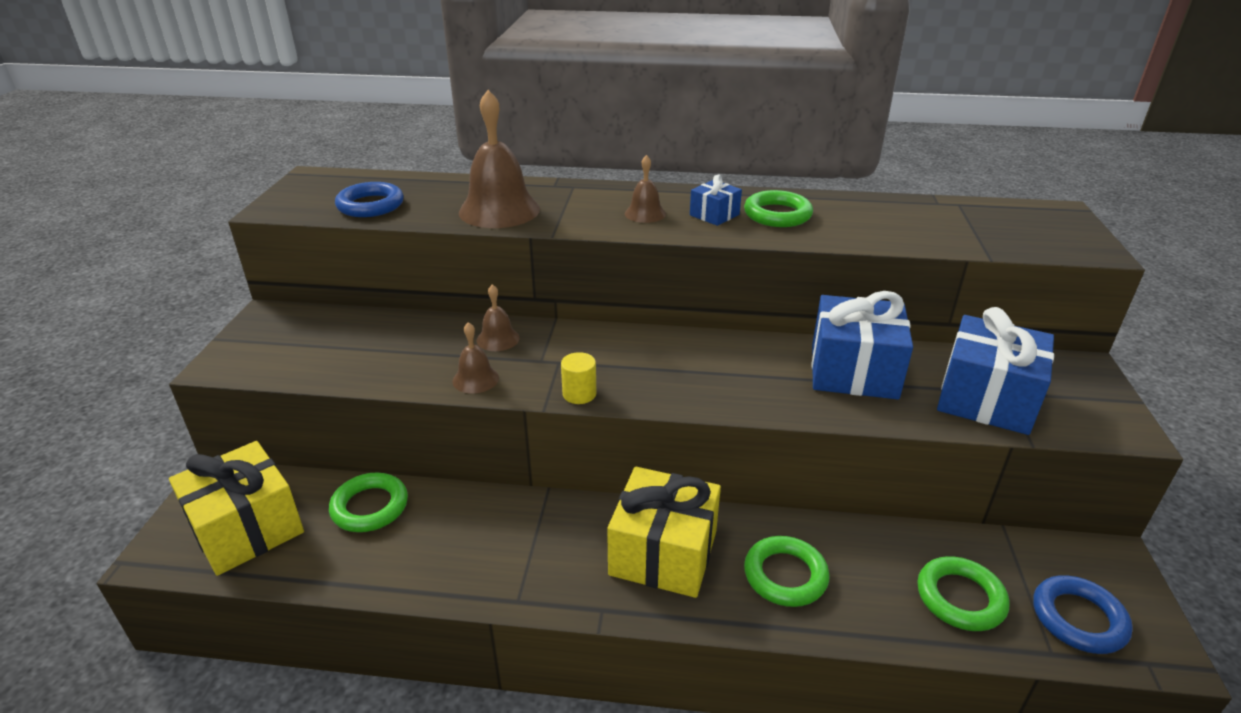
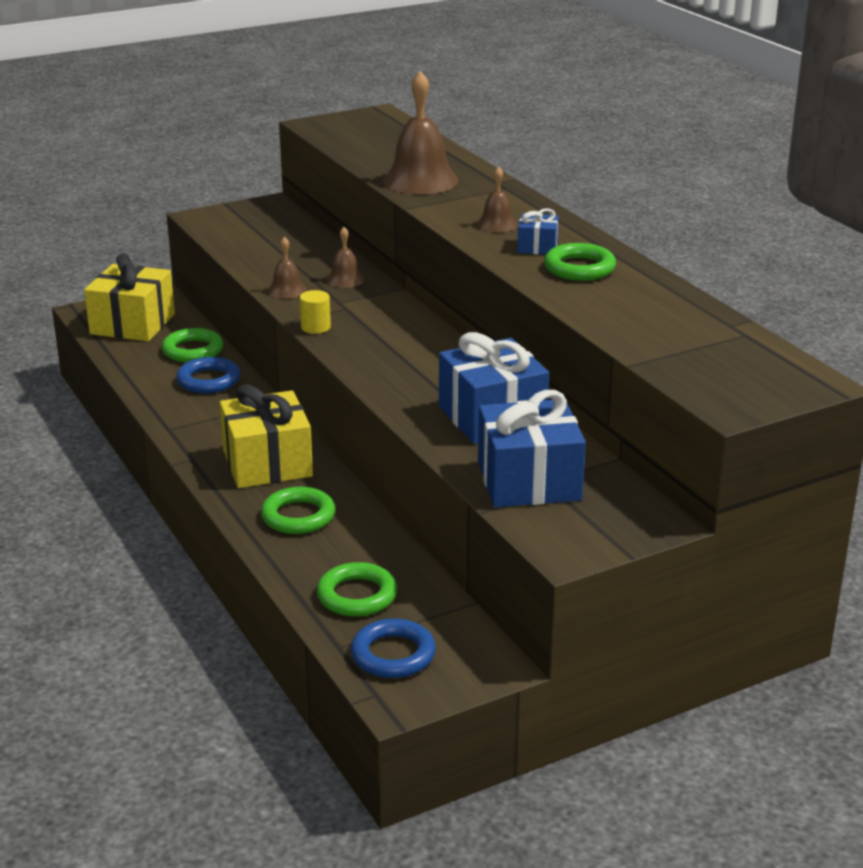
camera: 55 degrees right, 5 degrees down
blue ring [335,182,404,217] -> blue ring moved to [176,357,240,393]

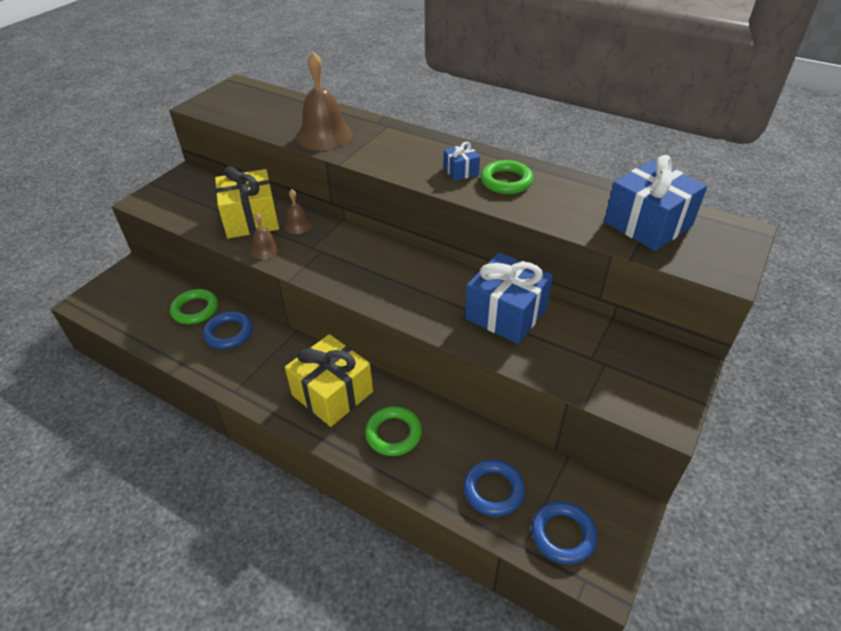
camera: 30 degrees left, 15 degrees up
yellow gift [84,253,175,341] -> yellow gift moved to [215,166,279,239]
yellow cylinder [300,290,331,334] -> none
green ring [317,562,397,617] -> blue ring [463,459,525,517]
brown bell [477,167,518,232] -> none
blue gift [478,390,586,508] -> blue gift moved to [604,155,707,251]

──────────

▶ Brief
Starting at the line that contains "yellow cylinder [300,290,331,334] -> none", quote each remaining line of the entries above, unchanged.

▶ Output
yellow cylinder [300,290,331,334] -> none
green ring [317,562,397,617] -> blue ring [463,459,525,517]
brown bell [477,167,518,232] -> none
blue gift [478,390,586,508] -> blue gift moved to [604,155,707,251]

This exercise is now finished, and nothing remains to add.